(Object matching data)
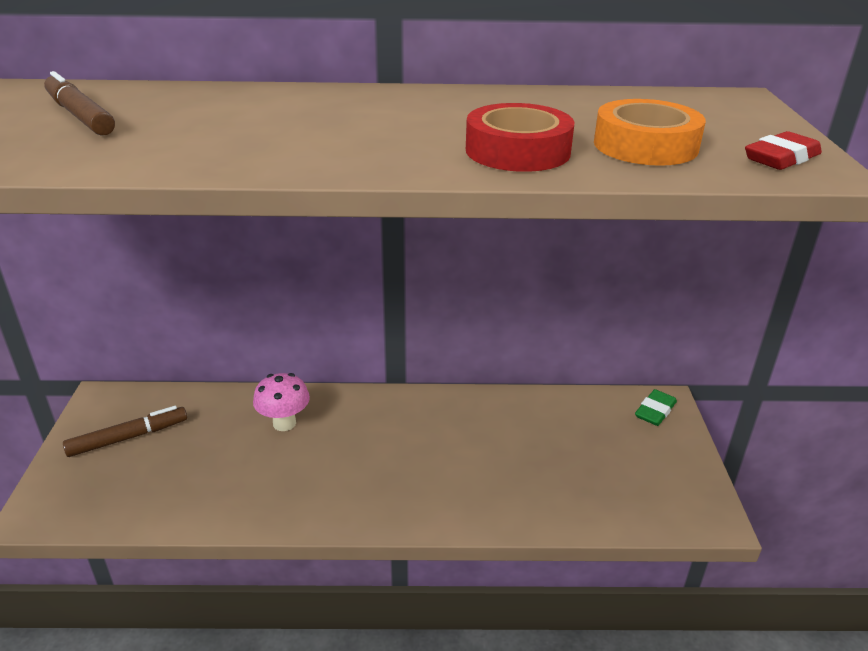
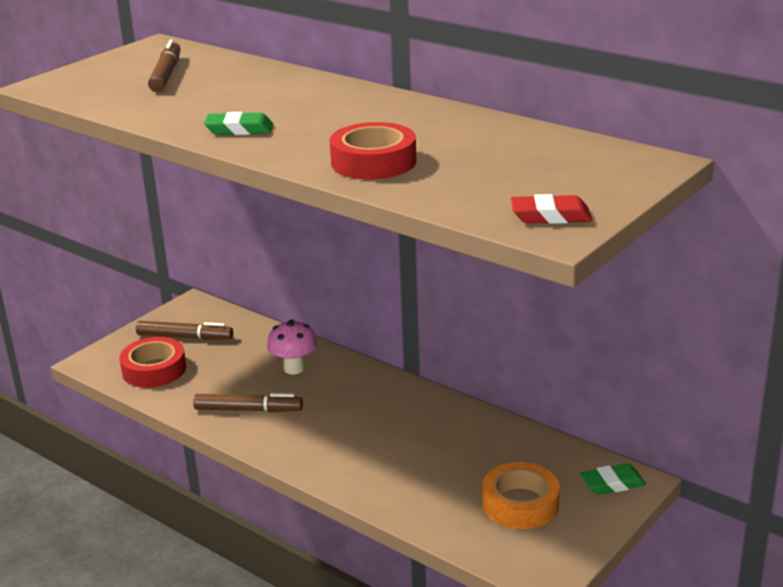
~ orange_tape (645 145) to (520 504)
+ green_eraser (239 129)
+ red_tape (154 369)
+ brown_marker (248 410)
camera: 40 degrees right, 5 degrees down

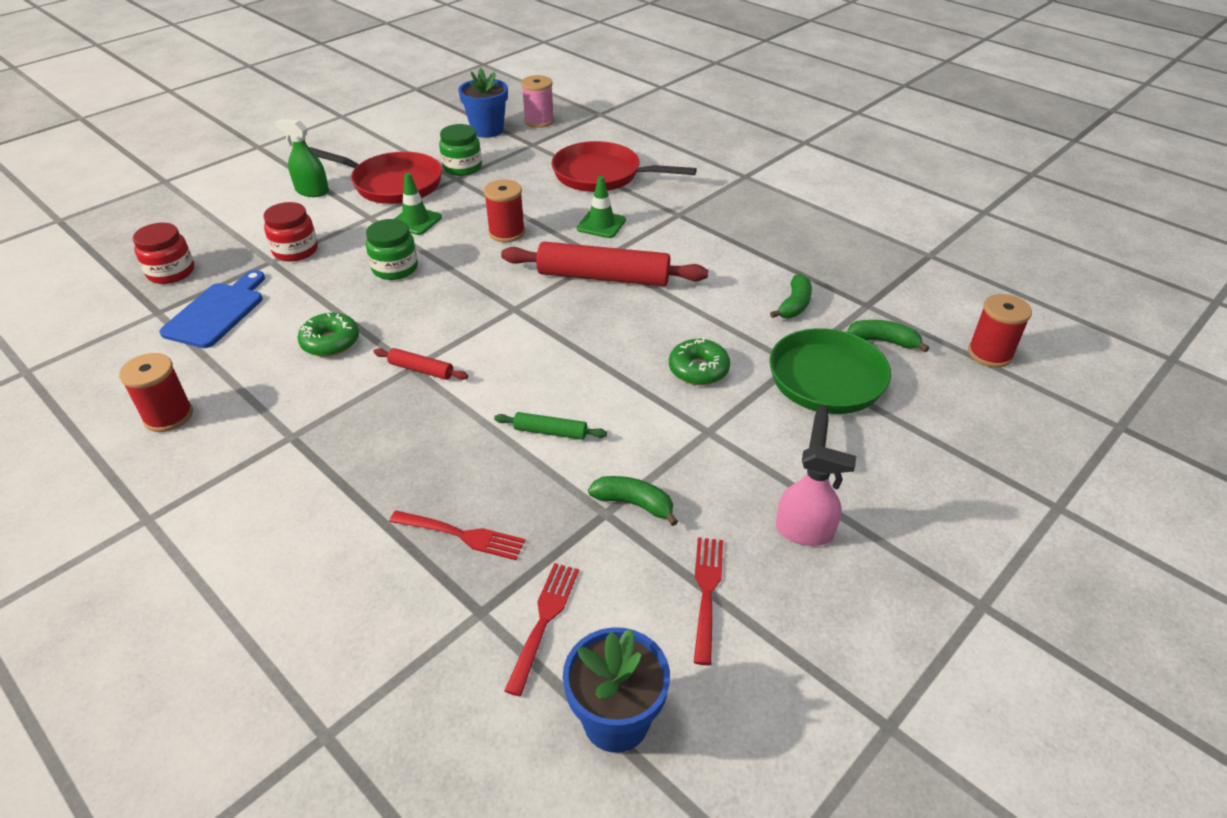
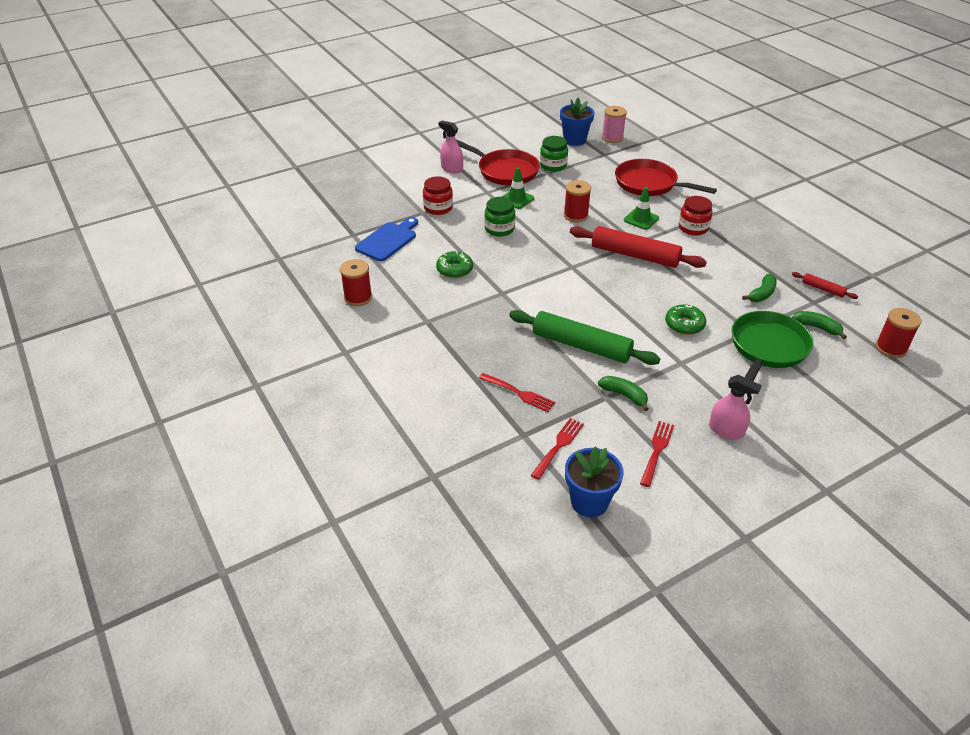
~ green_spray_bottle (312 191) to pink_spray_bottle (452 169)
~ red_jar (171 272) to (693 228)
~ red_rolling_pin (421 370) to (823 289)
~ green_rolling_pin (550 432) = (581 346) x2.21
camera: 15 degrees right, 0 degrees up

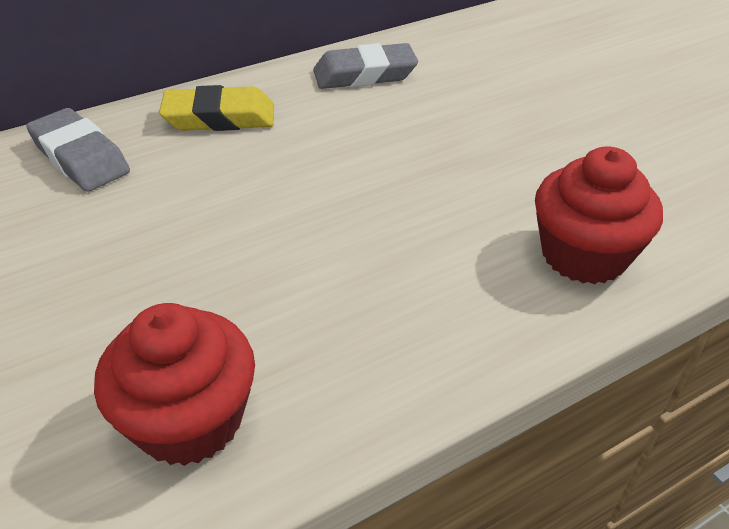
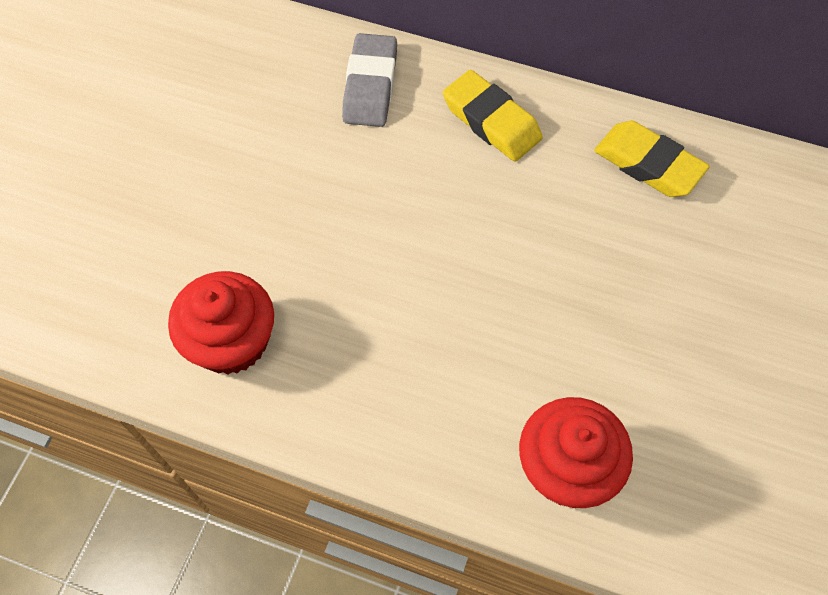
~ grey_eraser (364 74) to yellow_eraser (648 164)
camera: 50 degrees right, 20 degrees up

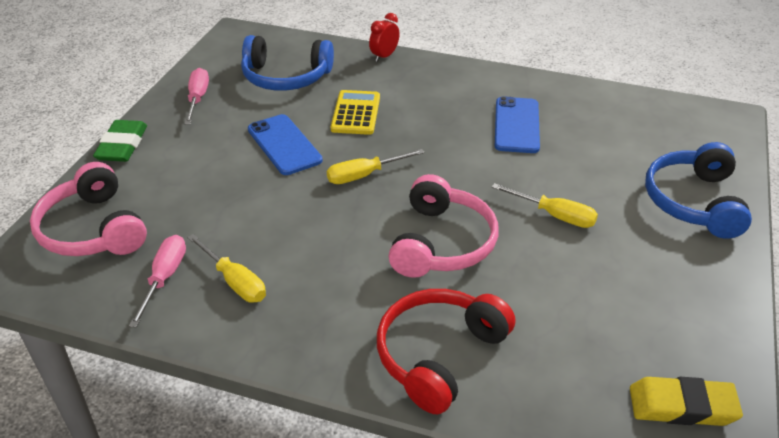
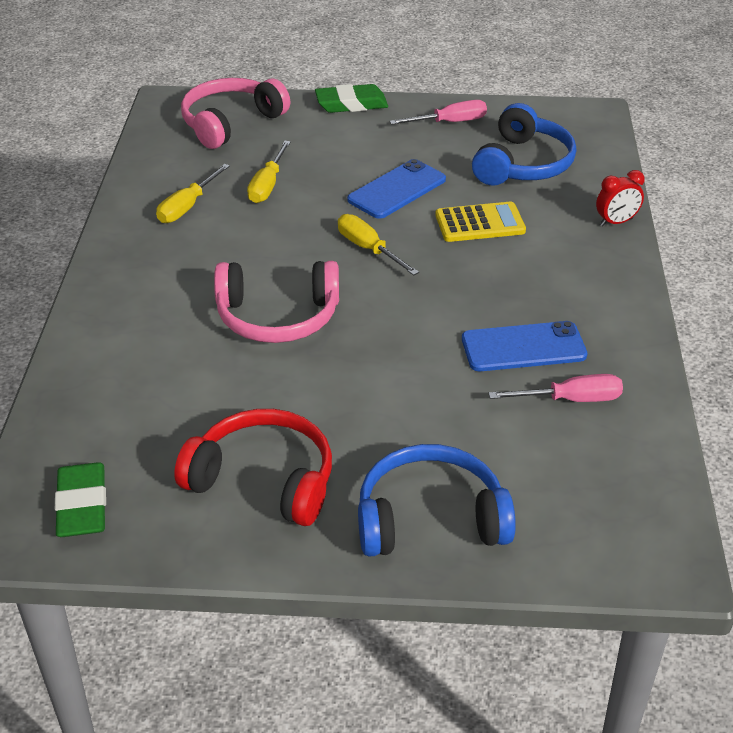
~ red_clock (384 56) = (616 222) 135 degrees clockwise
~ blue_headphones (285 77) = (523 164) 150 degrees counterclockwise
~ yellow_screwdriver (554 215) to (268 185)
~ pink_screwdriver (164 278) to (570 399)
~ red_headphones (439 355) to (264 480)
~ yellow_eraser (682 406) to green_eraser (82 505)
camera: 75 degrees right, 0 degrees up

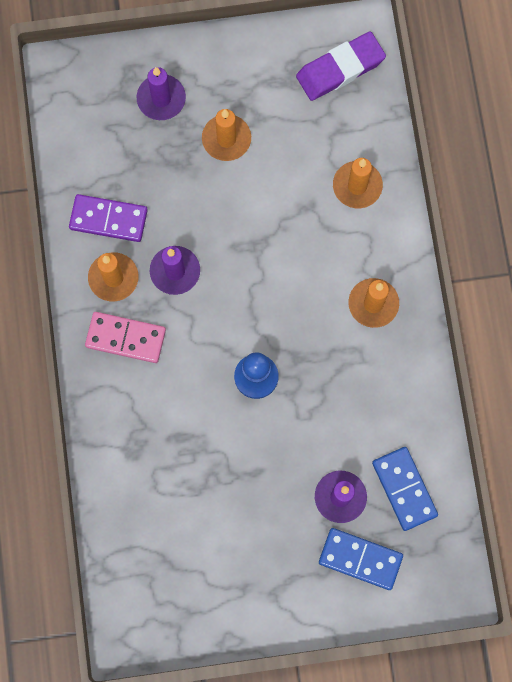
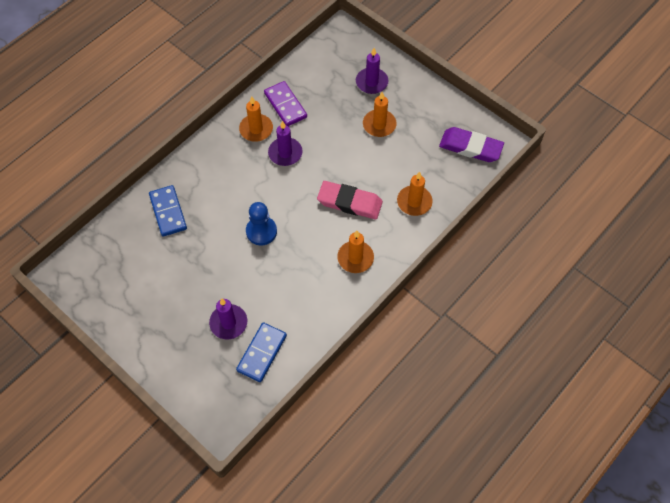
- pink_domino (126 338)
~ blue_domino (360 559) to (168 212)
+ pink_eraser (349 202)
camera: 50 degrees right, 15 degrees down

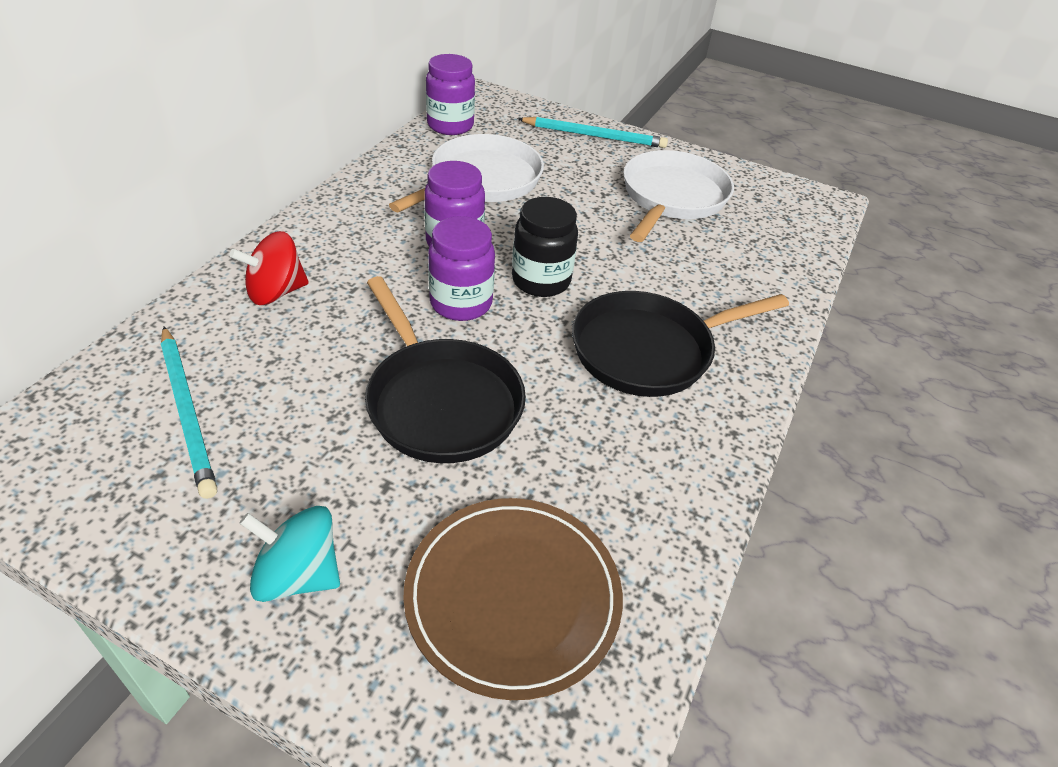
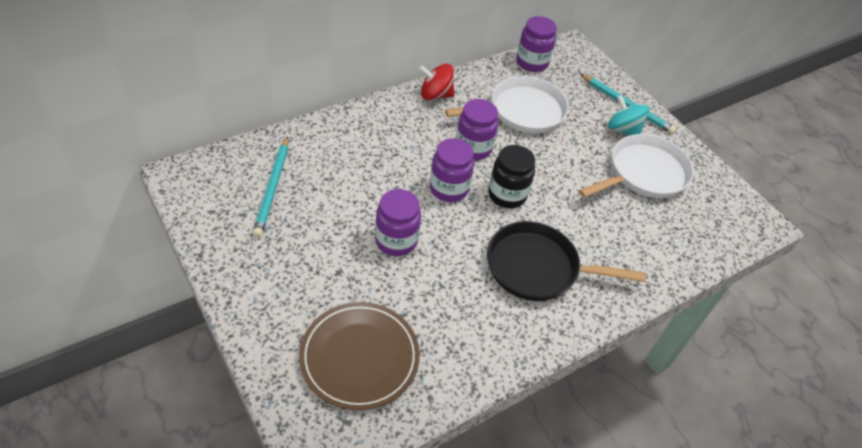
~ red_spinning_top (276 292) to (435 95)
~ black_pan (440 401) to purple_jar (396 241)
~ turquoise_spinning_top (298 575) to (623 130)
camera: 30 degrees right, 5 degrees up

_Task statement:_
Output the data exactly as it appears. The pictures do not belong in it.

_Your solution:_
~ orange_tape (645 145) to (520 504)
+ green_eraser (239 129)
+ red_tape (154 369)
+ brown_marker (248 410)
camera: 40 degrees right, 5 degrees down

~ green_spray_bottle (312 191) to pink_spray_bottle (452 169)
~ red_jar (171 272) to (693 228)
~ red_rolling_pin (421 370) to (823 289)
~ green_rolling_pin (550 432) = (581 346) x2.21
camera: 15 degrees right, 0 degrees up

~ grey_eraser (364 74) to yellow_eraser (648 164)
camera: 50 degrees right, 20 degrees up

~ red_clock (384 56) = (616 222) 135 degrees clockwise
~ blue_headphones (285 77) = (523 164) 150 degrees counterclockwise
~ yellow_screwdriver (554 215) to (268 185)
~ pink_screwdriver (164 278) to (570 399)
~ red_headphones (439 355) to (264 480)
~ yellow_eraser (682 406) to green_eraser (82 505)
camera: 75 degrees right, 0 degrees up

- pink_domino (126 338)
~ blue_domino (360 559) to (168 212)
+ pink_eraser (349 202)
camera: 50 degrees right, 15 degrees down

~ red_spinning_top (276 292) to (435 95)
~ black_pan (440 401) to purple_jar (396 241)
~ turquoise_spinning_top (298 575) to (623 130)
camera: 30 degrees right, 5 degrees up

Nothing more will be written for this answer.